- Task to carry out:
Return all lines of the listing below that carry the word "mushroom".

=== Data excerpt ===

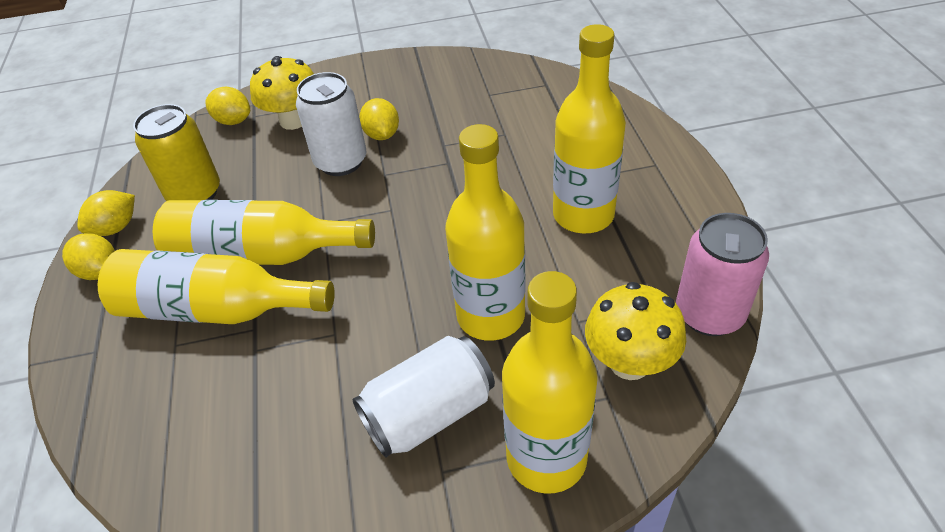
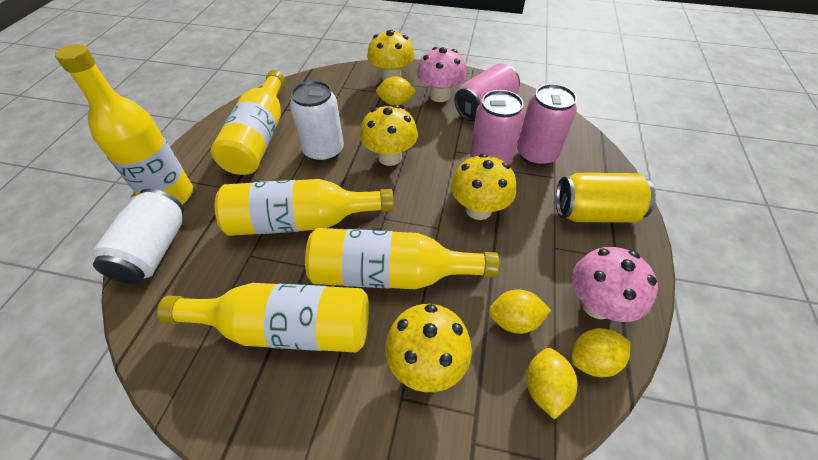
pink can: 1 -> 3
pink mushroom: 0 -> 2
yellow mushroom: 2 -> 4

===

- Finished exercise:
pink mushroom: 0 -> 2
yellow mushroom: 2 -> 4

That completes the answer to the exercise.